• **YOUR GOAL**:
Print exactly the line that contains "SERVO pin VCC: VIN -> 3V3" along with every line beneath it to the end of the records below, and omit pictures.

(SUPPLIED RECORDS Opens)

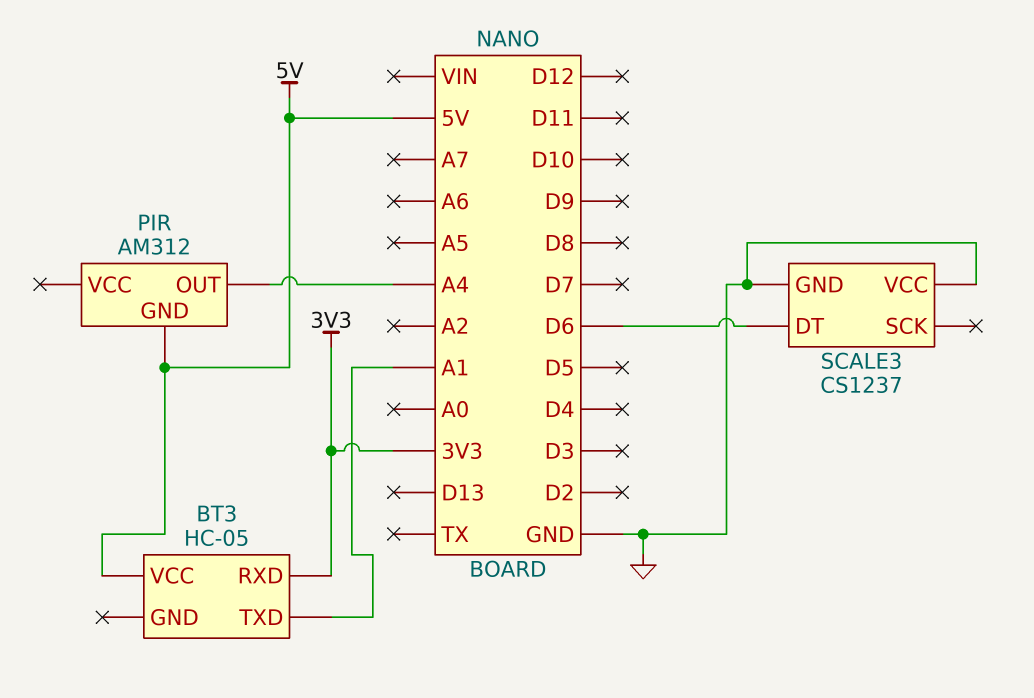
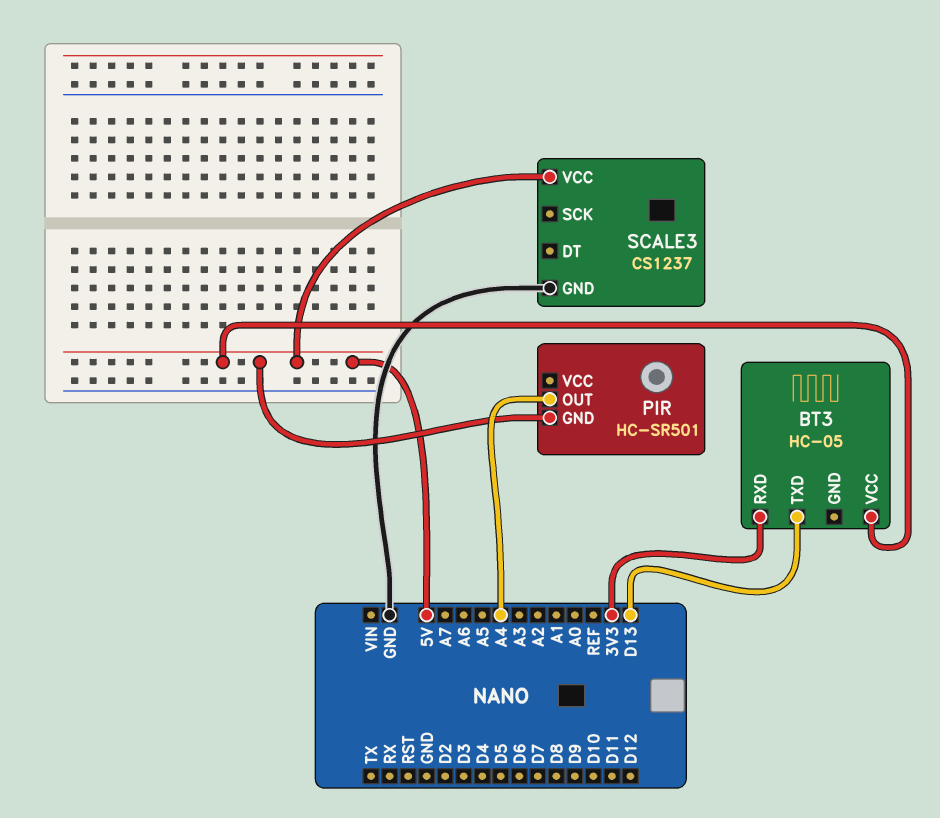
BT3 pin TXD: A1 -> D13
PIR: AM312 -> HC-SR501
SCALE3 pin DT: D6 -> none
SCALE3 pin VCC: GND -> 5V

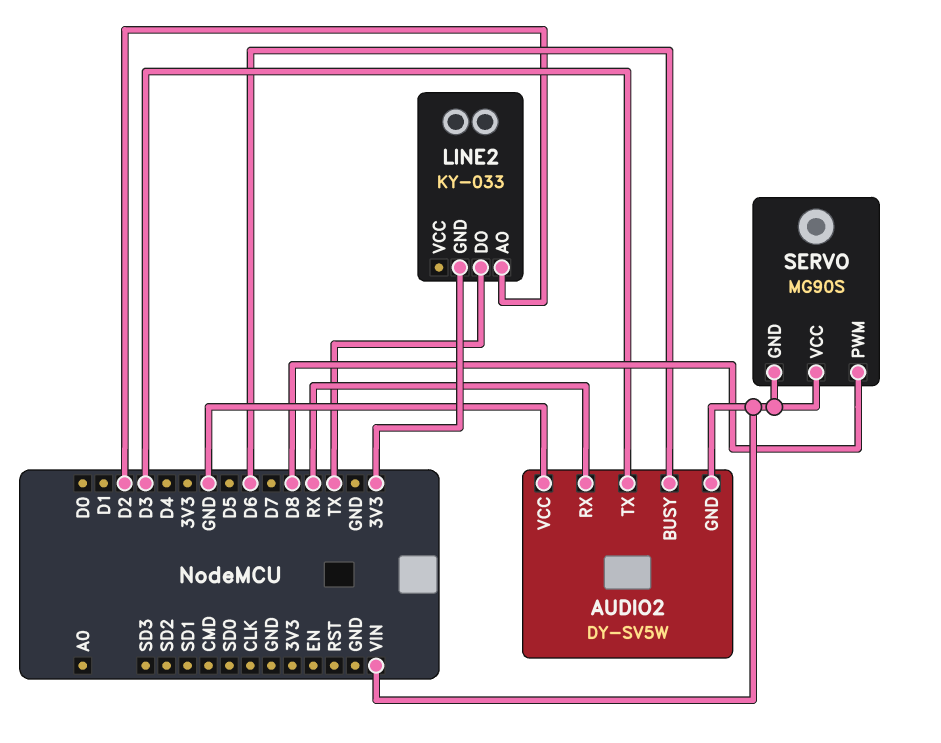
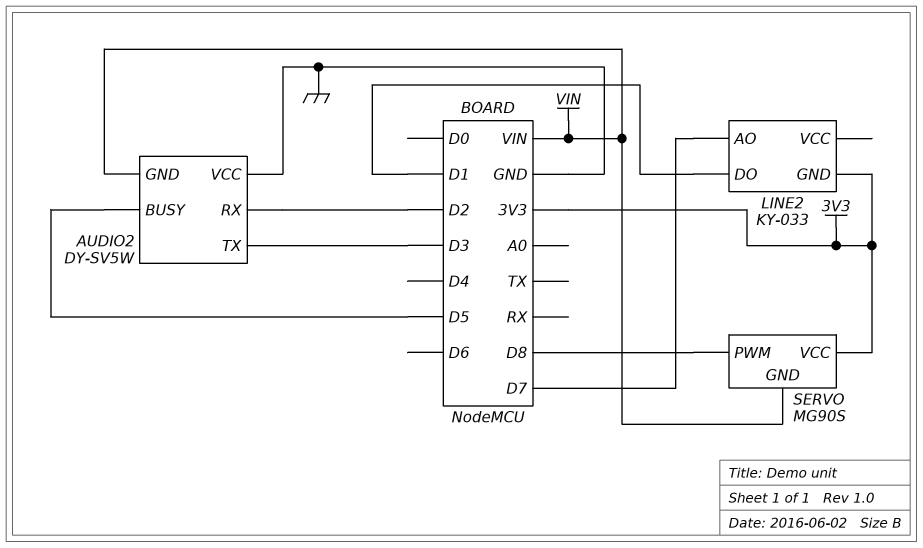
AUDIO2 pin BUSY: D6 -> D5
AUDIO2 pin RX: RX -> D2
LINE2 pin AO: D2 -> D7
LINE2 pin DO: TX -> D1
SERVO pin VCC: VIN -> 3V3

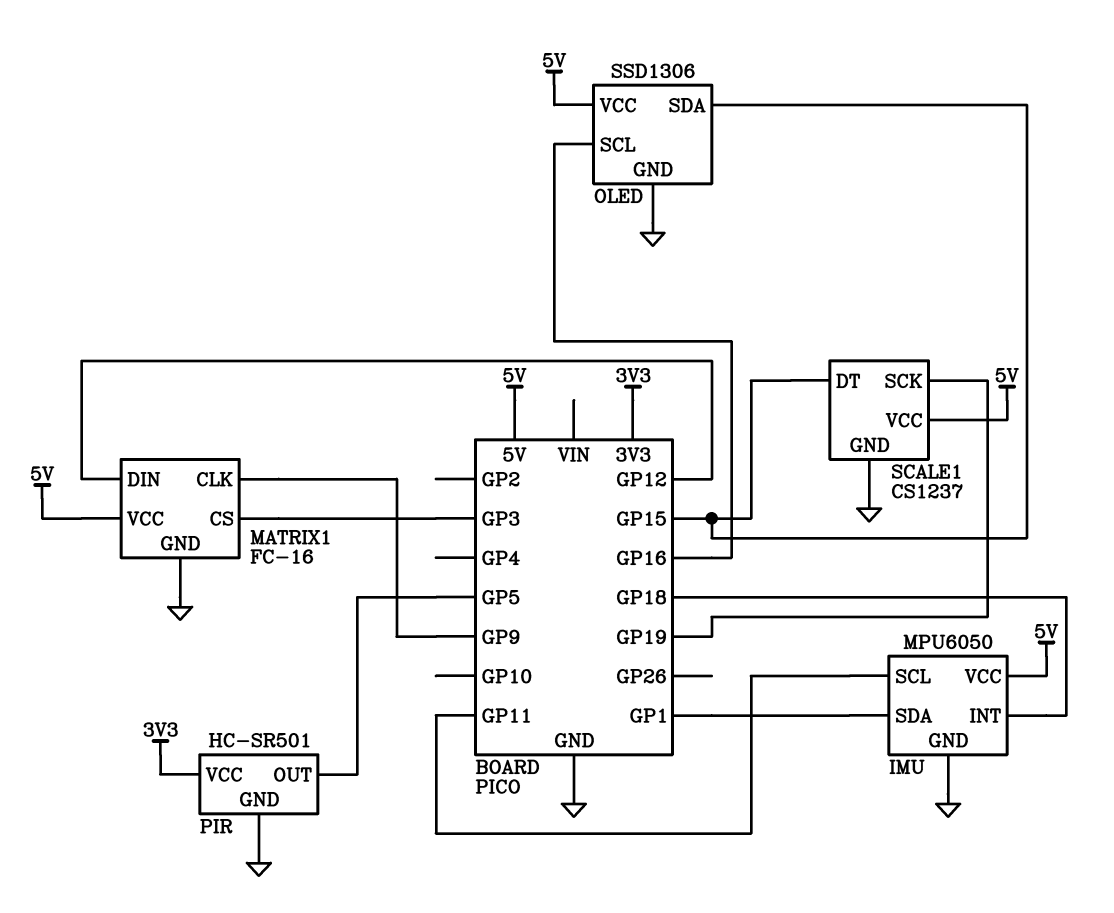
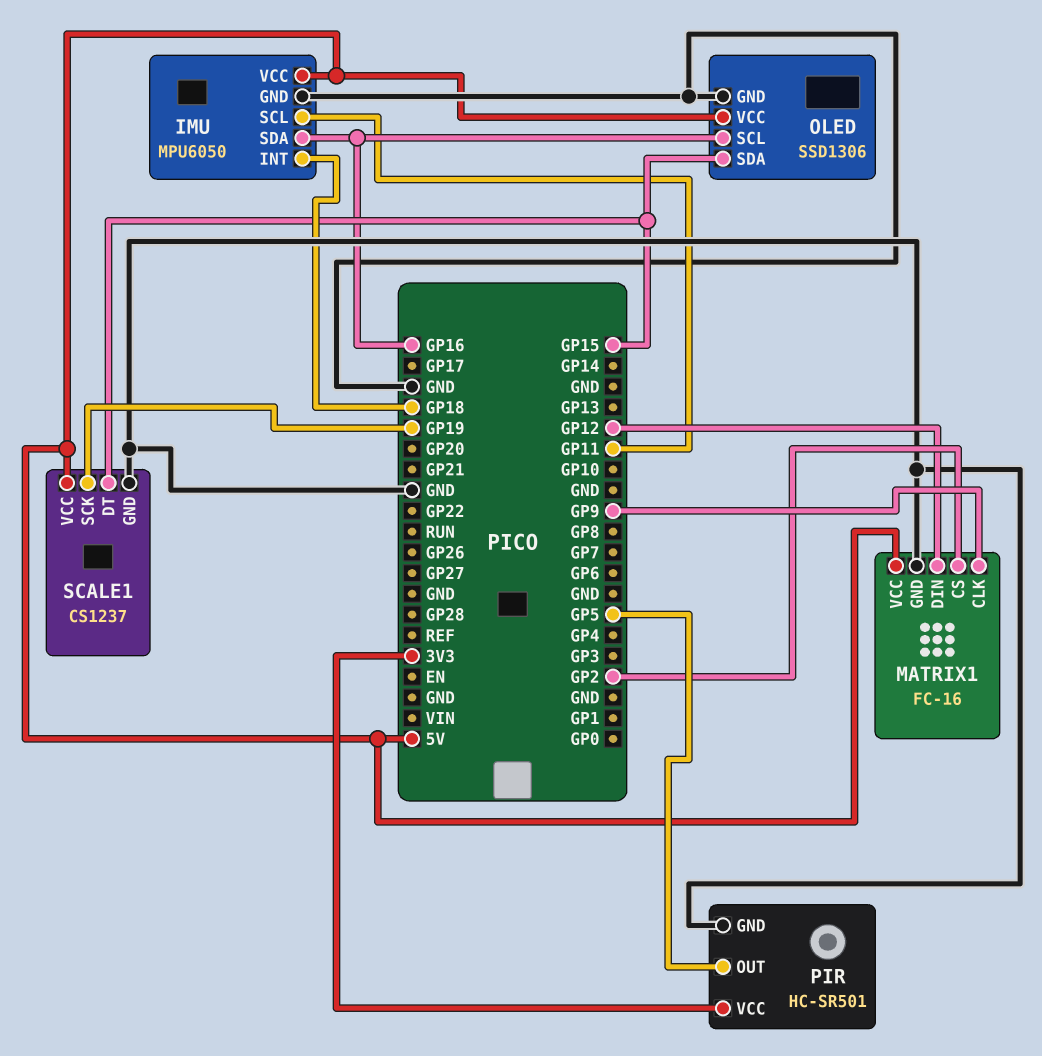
IMU pin SDA: GP1 -> GP16
MATRIX1 pin CS: GP3 -> GP2

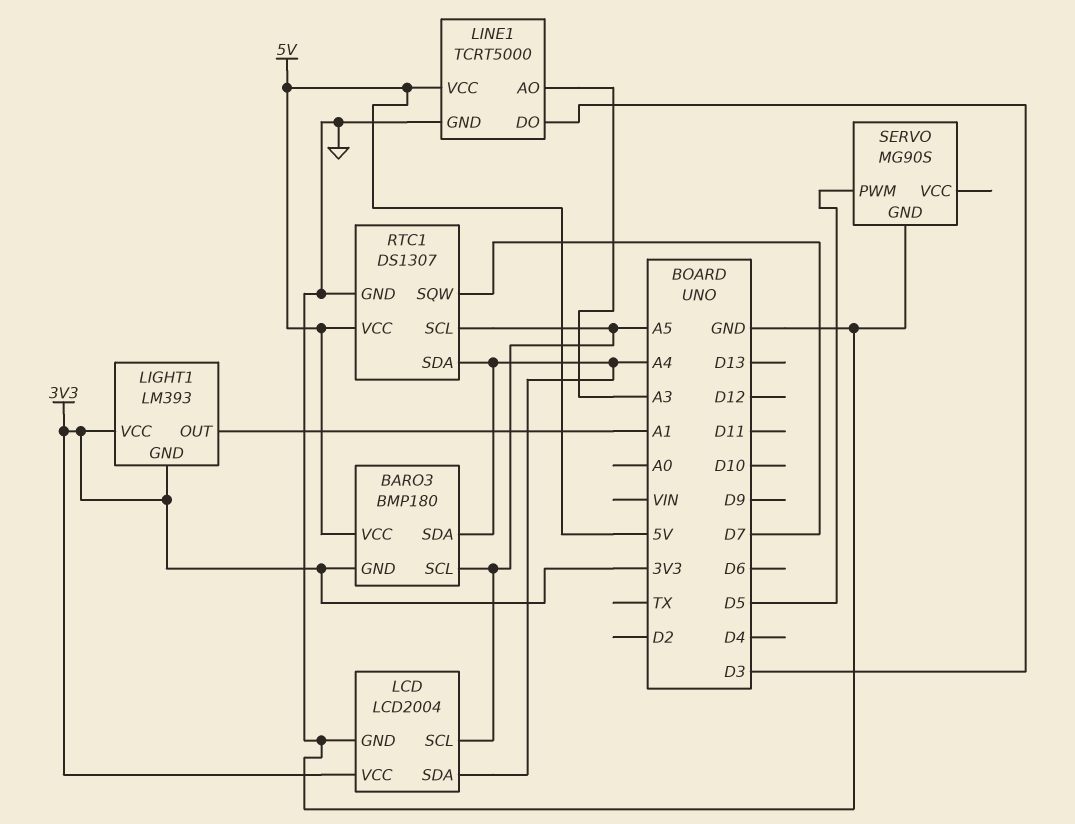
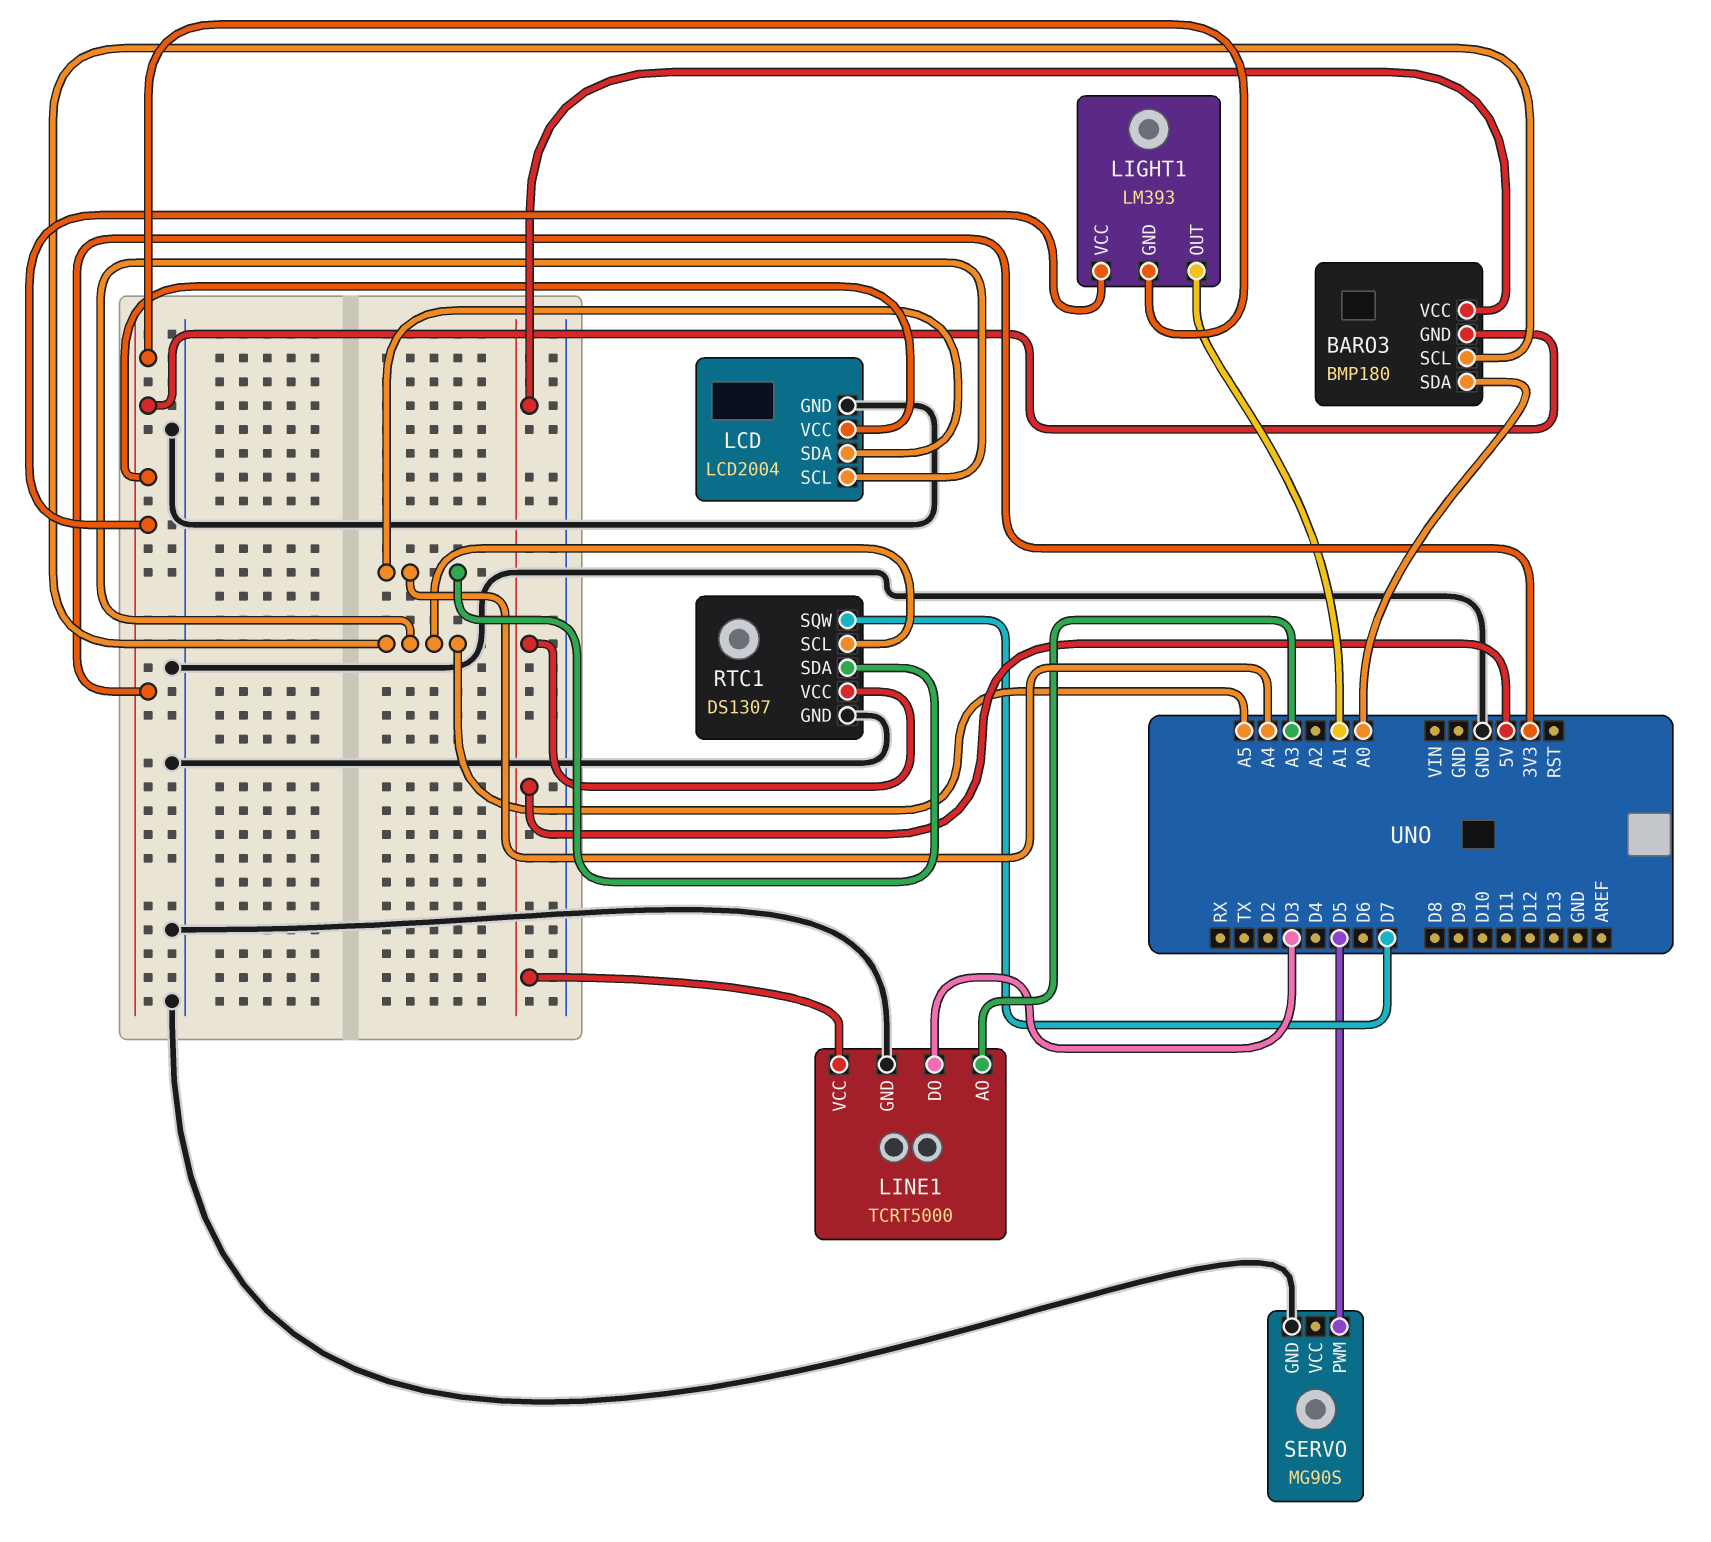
BARO3 pin SDA: A4 -> A0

(SUPPLIED RECORDS Closes)

• **ANSWER SPACE**:
SERVO pin VCC: VIN -> 3V3

IMU pin SDA: GP1 -> GP16
MATRIX1 pin CS: GP3 -> GP2

BARO3 pin SDA: A4 -> A0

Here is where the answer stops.